[Data extracted from a collection]
== Segment start ==
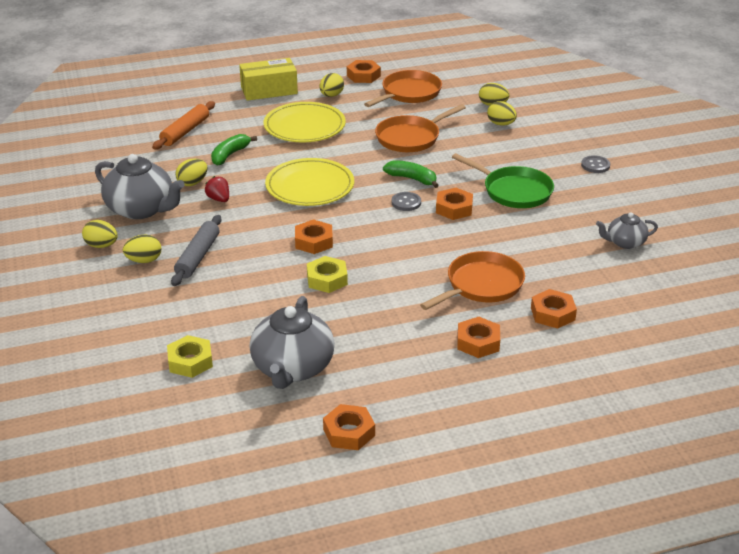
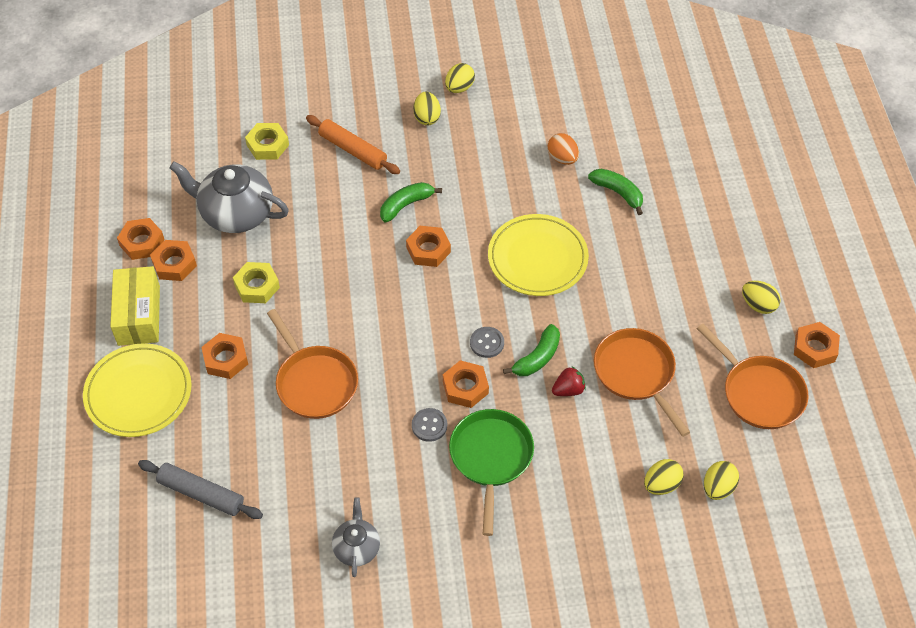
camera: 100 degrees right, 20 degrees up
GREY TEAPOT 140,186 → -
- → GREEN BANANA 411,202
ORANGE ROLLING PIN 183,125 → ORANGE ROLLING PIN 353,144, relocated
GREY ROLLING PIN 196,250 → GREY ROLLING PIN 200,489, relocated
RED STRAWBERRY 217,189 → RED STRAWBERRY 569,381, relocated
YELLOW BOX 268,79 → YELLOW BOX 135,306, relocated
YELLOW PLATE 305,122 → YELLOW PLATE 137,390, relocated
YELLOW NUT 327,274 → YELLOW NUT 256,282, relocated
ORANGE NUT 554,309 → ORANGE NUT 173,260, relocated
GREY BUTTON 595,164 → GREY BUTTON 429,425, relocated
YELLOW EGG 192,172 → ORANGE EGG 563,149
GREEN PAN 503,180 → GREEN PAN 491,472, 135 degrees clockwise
== Segment end ==
_Assignment_.
Lines from the one containing "ORANGE NUT 554,309" through the final line of the entries above are to be output exactly; omit all others.

_Task solution_.
ORANGE NUT 554,309 → ORANGE NUT 173,260, relocated
GREY BUTTON 595,164 → GREY BUTTON 429,425, relocated
YELLOW EGG 192,172 → ORANGE EGG 563,149
GREEN PAN 503,180 → GREEN PAN 491,472, 135 degrees clockwise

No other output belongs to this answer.